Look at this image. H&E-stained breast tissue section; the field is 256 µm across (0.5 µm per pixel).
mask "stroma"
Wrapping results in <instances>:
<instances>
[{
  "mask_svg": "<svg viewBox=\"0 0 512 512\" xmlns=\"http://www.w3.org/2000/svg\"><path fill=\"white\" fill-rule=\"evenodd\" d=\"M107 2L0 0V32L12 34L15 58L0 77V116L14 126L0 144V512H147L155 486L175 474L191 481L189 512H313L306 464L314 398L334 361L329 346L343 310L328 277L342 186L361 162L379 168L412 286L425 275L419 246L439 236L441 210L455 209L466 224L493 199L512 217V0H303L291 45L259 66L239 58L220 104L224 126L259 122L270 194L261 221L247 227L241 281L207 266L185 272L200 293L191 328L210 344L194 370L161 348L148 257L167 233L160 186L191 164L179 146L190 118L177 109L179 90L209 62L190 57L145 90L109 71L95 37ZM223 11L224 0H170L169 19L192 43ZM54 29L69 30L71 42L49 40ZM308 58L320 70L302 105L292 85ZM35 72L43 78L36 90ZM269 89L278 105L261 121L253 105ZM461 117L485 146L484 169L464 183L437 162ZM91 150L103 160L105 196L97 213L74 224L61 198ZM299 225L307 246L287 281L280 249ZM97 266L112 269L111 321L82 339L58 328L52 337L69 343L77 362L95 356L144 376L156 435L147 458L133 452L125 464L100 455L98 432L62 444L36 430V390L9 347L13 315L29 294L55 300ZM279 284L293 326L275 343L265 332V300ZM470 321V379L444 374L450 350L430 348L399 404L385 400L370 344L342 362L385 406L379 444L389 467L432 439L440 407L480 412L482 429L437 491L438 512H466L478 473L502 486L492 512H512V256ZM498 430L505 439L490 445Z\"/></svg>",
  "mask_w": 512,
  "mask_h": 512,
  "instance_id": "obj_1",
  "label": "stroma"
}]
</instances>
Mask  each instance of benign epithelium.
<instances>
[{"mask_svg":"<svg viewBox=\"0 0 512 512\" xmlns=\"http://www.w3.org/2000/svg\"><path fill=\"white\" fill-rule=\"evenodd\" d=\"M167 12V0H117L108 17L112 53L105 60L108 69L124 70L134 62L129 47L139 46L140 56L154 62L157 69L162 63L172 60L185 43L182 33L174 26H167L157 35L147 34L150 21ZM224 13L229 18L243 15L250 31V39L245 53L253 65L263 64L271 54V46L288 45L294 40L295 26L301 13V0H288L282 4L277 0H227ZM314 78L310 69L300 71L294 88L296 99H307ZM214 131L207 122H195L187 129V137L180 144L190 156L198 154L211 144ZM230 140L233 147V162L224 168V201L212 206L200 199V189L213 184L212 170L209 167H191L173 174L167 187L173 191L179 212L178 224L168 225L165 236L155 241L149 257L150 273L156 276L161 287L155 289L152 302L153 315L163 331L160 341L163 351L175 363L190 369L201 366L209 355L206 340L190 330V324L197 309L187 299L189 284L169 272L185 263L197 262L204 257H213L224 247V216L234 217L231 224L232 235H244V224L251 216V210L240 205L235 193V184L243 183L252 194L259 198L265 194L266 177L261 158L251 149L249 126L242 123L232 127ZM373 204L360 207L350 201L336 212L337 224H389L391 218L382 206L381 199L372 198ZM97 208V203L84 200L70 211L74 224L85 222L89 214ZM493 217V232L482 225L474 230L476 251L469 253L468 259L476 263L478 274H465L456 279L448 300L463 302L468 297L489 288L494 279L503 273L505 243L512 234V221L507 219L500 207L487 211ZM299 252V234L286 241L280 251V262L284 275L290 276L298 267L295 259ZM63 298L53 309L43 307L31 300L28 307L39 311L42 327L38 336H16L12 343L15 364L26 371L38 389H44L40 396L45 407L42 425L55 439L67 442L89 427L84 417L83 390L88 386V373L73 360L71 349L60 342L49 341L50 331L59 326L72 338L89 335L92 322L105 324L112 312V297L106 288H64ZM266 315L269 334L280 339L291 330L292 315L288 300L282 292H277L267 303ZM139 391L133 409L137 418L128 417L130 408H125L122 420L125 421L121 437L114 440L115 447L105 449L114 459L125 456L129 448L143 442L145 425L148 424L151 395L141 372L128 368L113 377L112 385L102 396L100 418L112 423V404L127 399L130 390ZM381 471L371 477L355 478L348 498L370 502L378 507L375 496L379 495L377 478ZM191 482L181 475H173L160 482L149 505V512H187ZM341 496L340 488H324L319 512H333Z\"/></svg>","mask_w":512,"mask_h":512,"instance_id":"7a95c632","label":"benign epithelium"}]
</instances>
══════════════════════════════
--- WORK TO BE COMPLETED ---
Reproduce each entry above exactly, keeping every word.

--- SOLVED EXERCISE ---
Look at this image. H&E-stained breast tissue section; the field is 256 µm across (0.5 µm per pixel).
mask "stroma"
Wrapping results in <instances>:
<instances>
[{
  "mask_svg": "<svg viewBox=\"0 0 512 512\" xmlns=\"http://www.w3.org/2000/svg\"><path fill=\"white\" fill-rule=\"evenodd\" d=\"M107 2L0 0V32L12 34L15 58L0 77V116L14 126L0 144V512H147L155 486L175 474L191 481L189 512H313L306 464L314 398L334 361L329 346L343 310L328 277L342 186L361 162L379 168L412 286L425 275L419 246L439 236L441 210L455 209L466 224L493 199L512 217V0H303L291 45L259 66L239 58L220 104L224 126L259 122L270 194L261 221L247 227L241 281L207 266L185 272L200 293L191 328L210 344L194 370L161 348L148 257L167 233L160 186L191 164L179 146L190 118L177 109L179 90L209 62L190 57L145 90L109 71L95 37ZM223 11L224 0H170L169 19L192 43ZM54 29L69 30L71 42L49 40ZM308 58L320 70L302 105L292 85ZM35 72L43 78L36 90ZM269 89L278 105L261 121L253 105ZM461 117L485 146L484 169L464 183L437 162ZM91 150L103 160L105 196L97 213L74 224L61 198ZM299 225L307 246L287 281L280 249ZM97 266L112 269L111 321L82 339L58 328L52 337L69 343L77 362L95 356L144 376L156 435L147 458L133 452L125 464L100 455L98 432L62 444L36 430V390L9 347L13 315L29 294L55 300ZM279 284L293 326L275 343L265 332V300ZM470 321V379L444 374L450 350L430 348L399 404L385 400L370 344L342 362L385 406L379 444L389 467L432 439L440 407L480 412L482 429L437 491L438 512H466L478 473L502 486L492 512H512V256ZM498 430L505 439L490 445Z\"/></svg>",
  "mask_w": 512,
  "mask_h": 512,
  "instance_id": "obj_1",
  "label": "stroma"
}]
</instances>
Mask  each instance of benign epithelium.
<instances>
[{"mask_svg":"<svg viewBox=\"0 0 512 512\" xmlns=\"http://www.w3.org/2000/svg\"><path fill=\"white\" fill-rule=\"evenodd\" d=\"M167 12V0H117L108 17L112 53L105 60L108 69L124 70L134 62L129 47L139 46L140 56L154 62L157 69L162 63L172 60L185 43L182 33L174 26H167L157 35L147 34L150 21ZM224 13L229 18L243 15L250 31V39L245 53L253 65L263 64L271 54V46L288 45L294 40L295 26L301 13V0H288L282 4L277 0H227ZM314 78L310 69L300 71L294 88L296 99H307ZM214 131L207 122H195L187 129V137L180 144L190 156L198 154L211 144ZM230 140L233 147V162L224 168V201L212 206L200 199V189L213 184L212 170L209 167H191L173 174L167 187L173 191L179 212L178 224L168 225L165 236L155 241L149 257L150 273L156 276L161 287L155 289L152 302L153 315L163 331L160 341L163 351L175 363L190 369L201 366L209 355L206 340L190 330V324L197 309L187 299L189 284L169 272L185 263L197 262L204 257H213L224 247V216L234 217L231 224L232 235H244V224L251 216V210L240 205L235 193V184L243 183L252 194L259 198L265 194L266 177L261 158L251 149L249 126L242 123L232 127ZM373 204L360 207L350 201L336 212L337 224H389L391 218L382 206L381 199L372 198ZM97 208V203L84 200L70 211L74 224L85 222L89 214ZM493 217V232L482 225L474 230L476 251L469 253L468 259L476 263L478 274H465L456 279L448 300L463 302L468 297L489 288L494 279L503 273L505 243L512 234V221L507 219L500 207L487 211ZM299 252V234L286 241L280 251V262L284 275L290 276L298 267L295 259ZM63 298L53 309L43 307L31 300L28 307L39 311L42 327L38 336H16L12 343L15 364L26 371L38 389H44L40 396L45 407L42 425L55 439L67 442L89 427L84 417L83 390L88 386V373L73 360L71 349L60 342L49 341L50 331L59 326L72 338L89 335L92 322L105 324L112 312V297L106 288H64ZM266 315L269 334L280 339L291 330L292 315L288 300L282 292H277L267 303ZM139 391L133 409L137 418L128 417L130 408H125L122 420L125 421L121 437L114 440L115 447L105 449L114 459L125 456L129 448L143 442L145 425L148 424L151 395L141 372L128 368L113 377L112 385L102 396L100 418L112 423V404L127 399L130 390ZM381 471L371 477L355 478L348 498L370 502L378 507L375 496L379 495L377 478ZM191 482L181 475H173L160 482L149 505V512H187ZM341 496L340 488H324L319 512H333Z\"/></svg>","mask_w":512,"mask_h":512,"instance_id":"7a95c632","label":"benign epithelium"}]
</instances>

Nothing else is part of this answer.